## Your instructions:
From the first line to the last, give the records again exactly and skip the pictures.

## Data supplied:
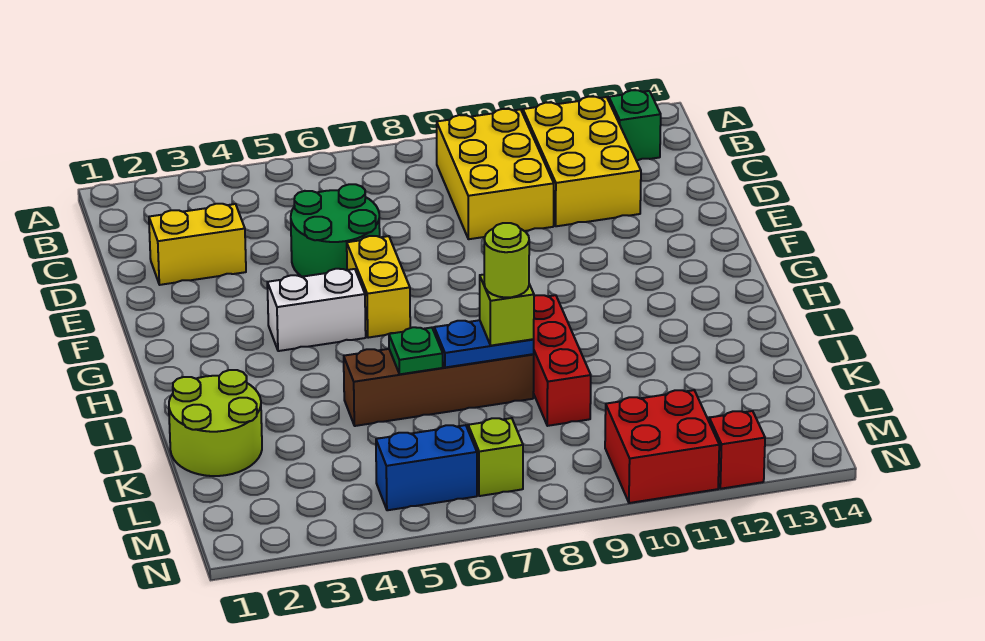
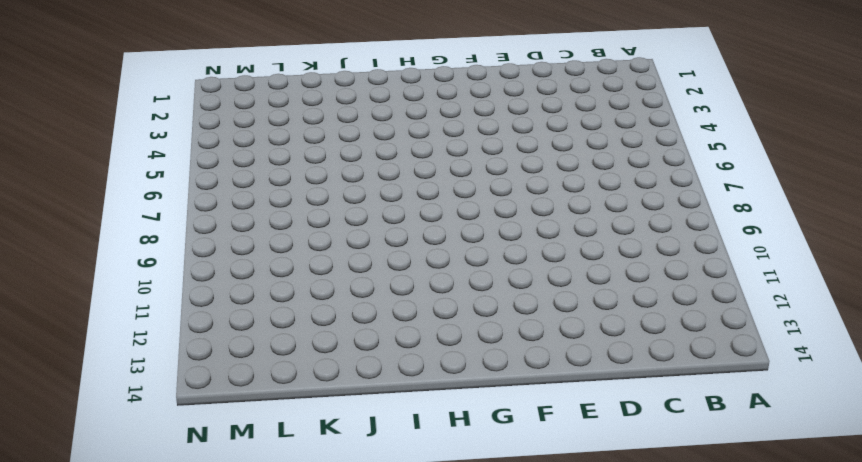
none -> yellow brick B9:D10 level 1
none -> yellow brick B11:D12 level 1
none -> green brick B13 level 1

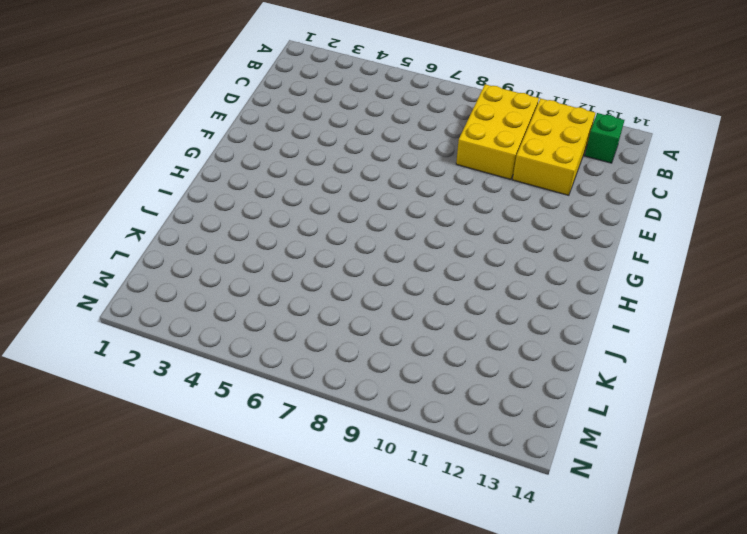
none -> yellow brick D2:D3 level 1
none -> green round brick D5:E6 level 1
none -> yellow brick F6:G6 level 1

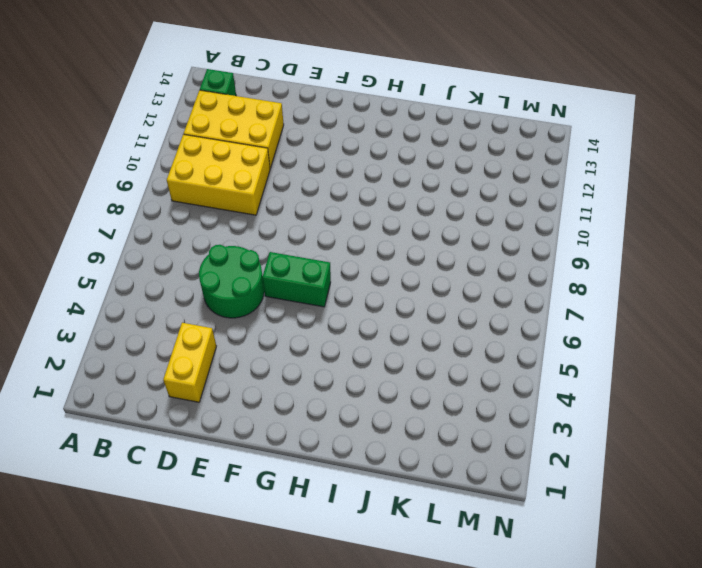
green brick F6:G6 level 1 -> yellow brick F6:G6 level 1
none -> white brick G4:G5 level 1
none -> red brick I9:K9 level 1
none -> lime round brick J1:K2 level 1

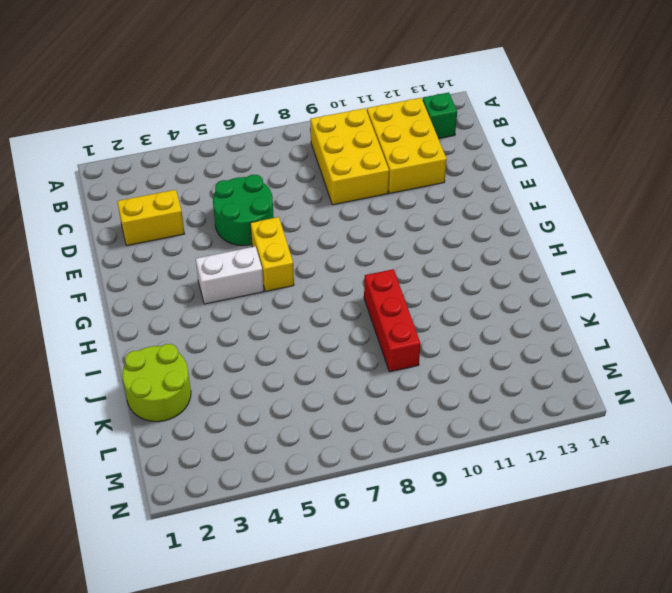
none -> brown brick J5:J8 level 1
none -> blue brick M5:M6 level 1
none -> lime brick M7 level 1

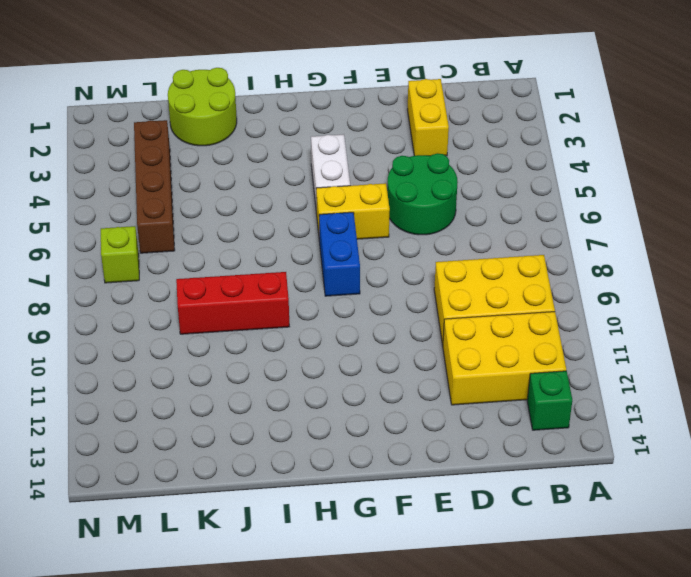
blue brick G7:G8 level 1 -> blue brick M5:M6 level 1
brown brick L3:L6 level 1 -> brown brick J5:J8 level 1
none -> red brick M10:N11 level 1
none -> red brick N12 level 1
none -> green plate J6 level 2

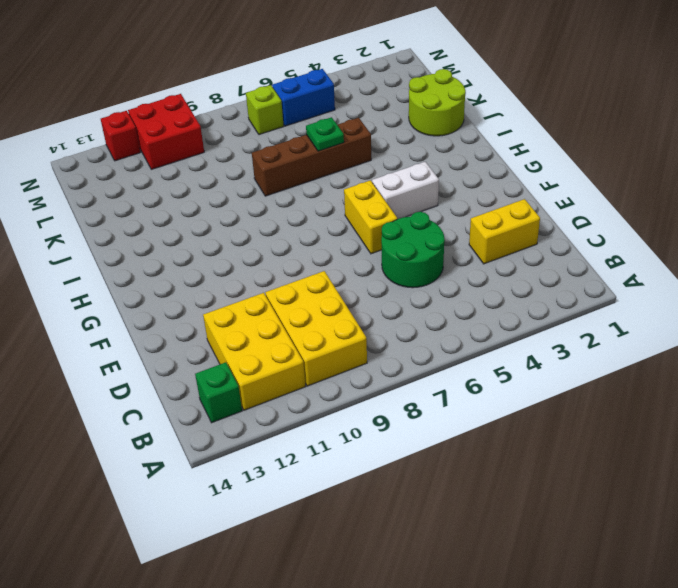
none -> red brick I9:K9 level 1
none -> blue plate J7:J8 level 2
none -> lime brick J8 level 3

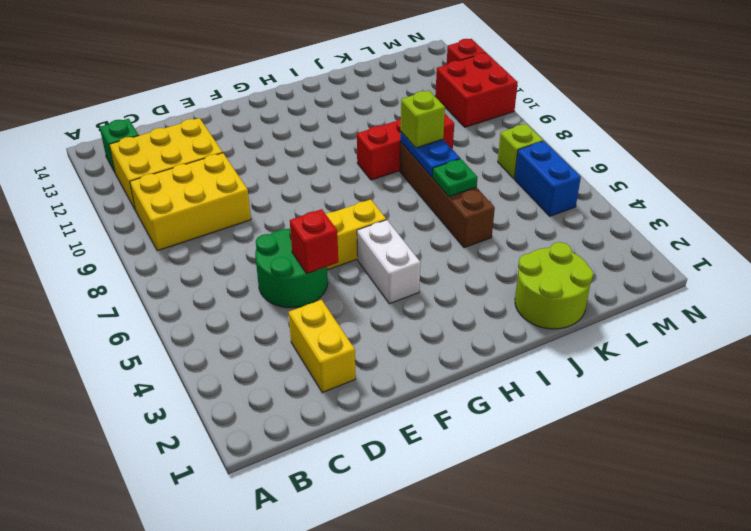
red brick E5 level 2 -> none
none -> lime round brick J8 level 4

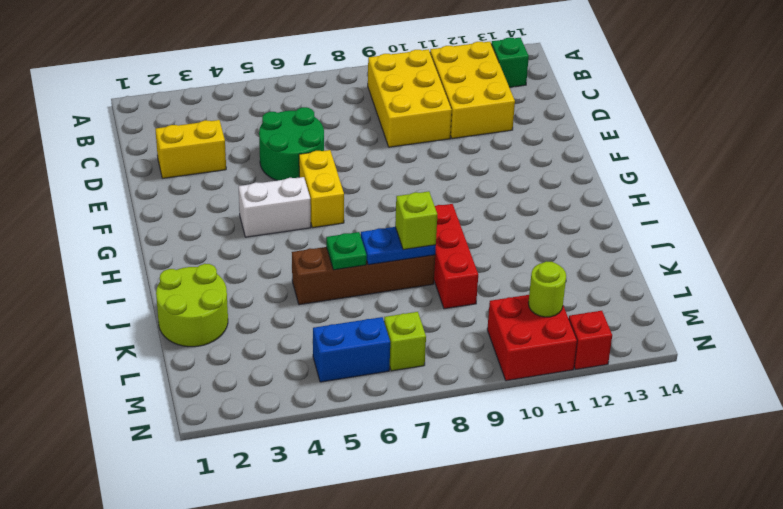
lime round brick M11 level 2 -> lime round brick J8 level 4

## Completed task:
none -> yellow brick B9:D10 level 1
none -> yellow brick B11:D12 level 1
none -> green brick B13 level 1

none -> yellow brick D2:D3 level 1
none -> green round brick D5:E6 level 1
none -> yellow brick F6:G6 level 1

green brick F6:G6 level 1 -> yellow brick F6:G6 level 1
none -> white brick G4:G5 level 1
none -> red brick I9:K9 level 1
none -> lime round brick J1:K2 level 1

none -> brown brick J5:J8 level 1
none -> blue brick M5:M6 level 1
none -> lime brick M7 level 1

blue brick G7:G8 level 1 -> blue brick M5:M6 level 1
brown brick L3:L6 level 1 -> brown brick J5:J8 level 1
none -> red brick M10:N11 level 1
none -> red brick N12 level 1
none -> green plate J6 level 2

none -> red brick I9:K9 level 1
none -> blue plate J7:J8 level 2
none -> lime brick J8 level 3

red brick E5 level 2 -> none
none -> lime round brick J8 level 4

lime round brick M11 level 2 -> lime round brick J8 level 4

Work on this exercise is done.